→ Entries supplied:
- - -

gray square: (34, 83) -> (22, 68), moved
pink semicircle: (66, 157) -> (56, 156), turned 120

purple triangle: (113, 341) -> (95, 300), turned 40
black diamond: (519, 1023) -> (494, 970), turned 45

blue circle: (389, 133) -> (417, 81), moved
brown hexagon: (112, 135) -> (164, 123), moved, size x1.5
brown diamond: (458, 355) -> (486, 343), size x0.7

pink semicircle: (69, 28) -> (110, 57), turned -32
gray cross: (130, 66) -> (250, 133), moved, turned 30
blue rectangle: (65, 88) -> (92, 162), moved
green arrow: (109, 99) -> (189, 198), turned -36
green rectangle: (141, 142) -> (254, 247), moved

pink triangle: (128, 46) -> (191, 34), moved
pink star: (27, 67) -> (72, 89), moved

- - -

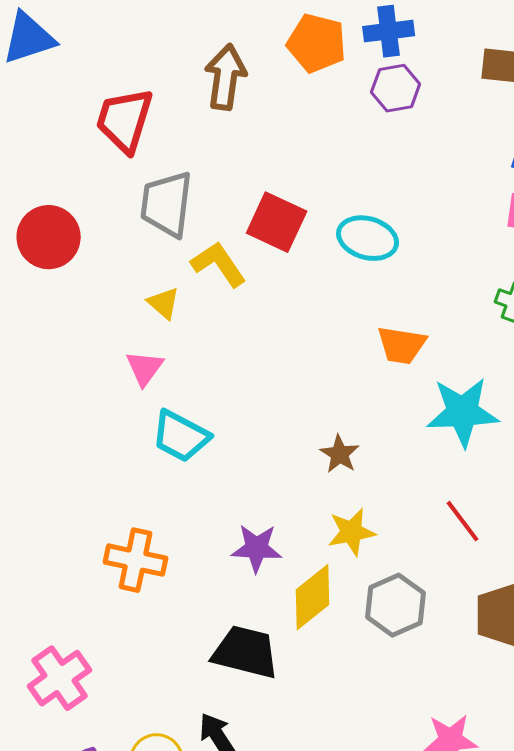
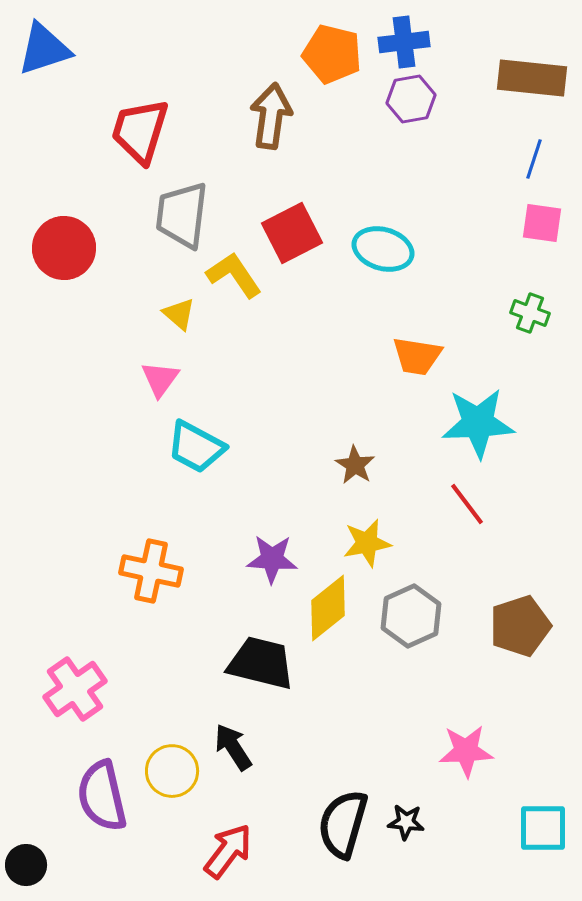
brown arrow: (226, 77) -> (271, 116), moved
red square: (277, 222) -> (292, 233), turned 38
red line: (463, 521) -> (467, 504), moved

- - -

Please copy the lines above from the line with "blue rectangle: (65, 88) -> (92, 162), moved" up to and including the line with "pink star: (27, 67) -> (72, 89), moved", exactly as written and with nothing else.

→ Written answer:
blue rectangle: (65, 88) -> (92, 162), moved
green arrow: (109, 99) -> (189, 198), turned -36
green rectangle: (141, 142) -> (254, 247), moved

pink triangle: (128, 46) -> (191, 34), moved
pink star: (27, 67) -> (72, 89), moved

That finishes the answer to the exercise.